**Available data**:
━━━━
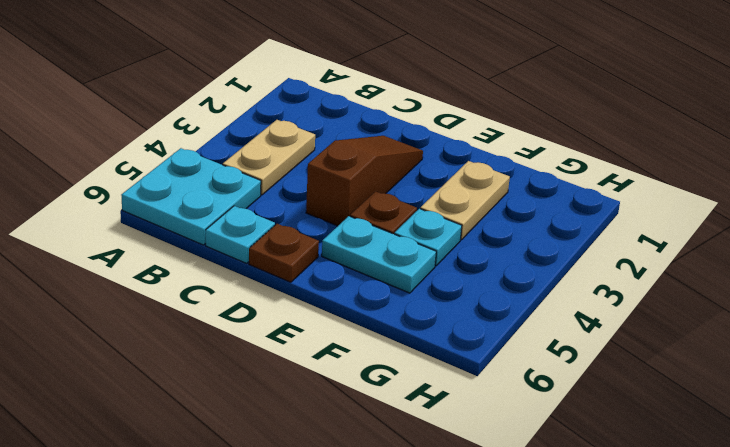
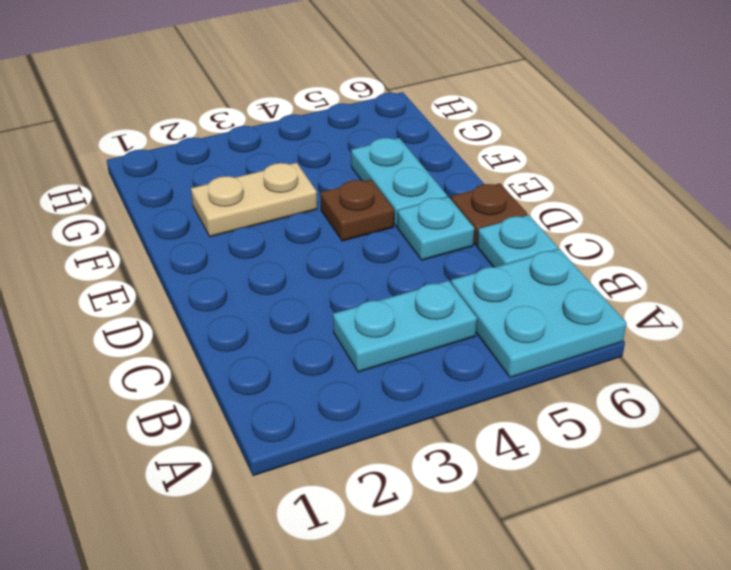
tan plate B3:B4 level 1 -> cyan plate B3:B4 level 1
brown slope D2:D4 level 1 top 4 -> none
cyan plate F4 level 1 -> cyan plate D5 level 1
━━━━
Retype the entire listing exactly as it appears, dropping only the pictures.

tan plate B3:B4 level 1 -> cyan plate B3:B4 level 1
brown slope D2:D4 level 1 top 4 -> none
cyan plate F4 level 1 -> cyan plate D5 level 1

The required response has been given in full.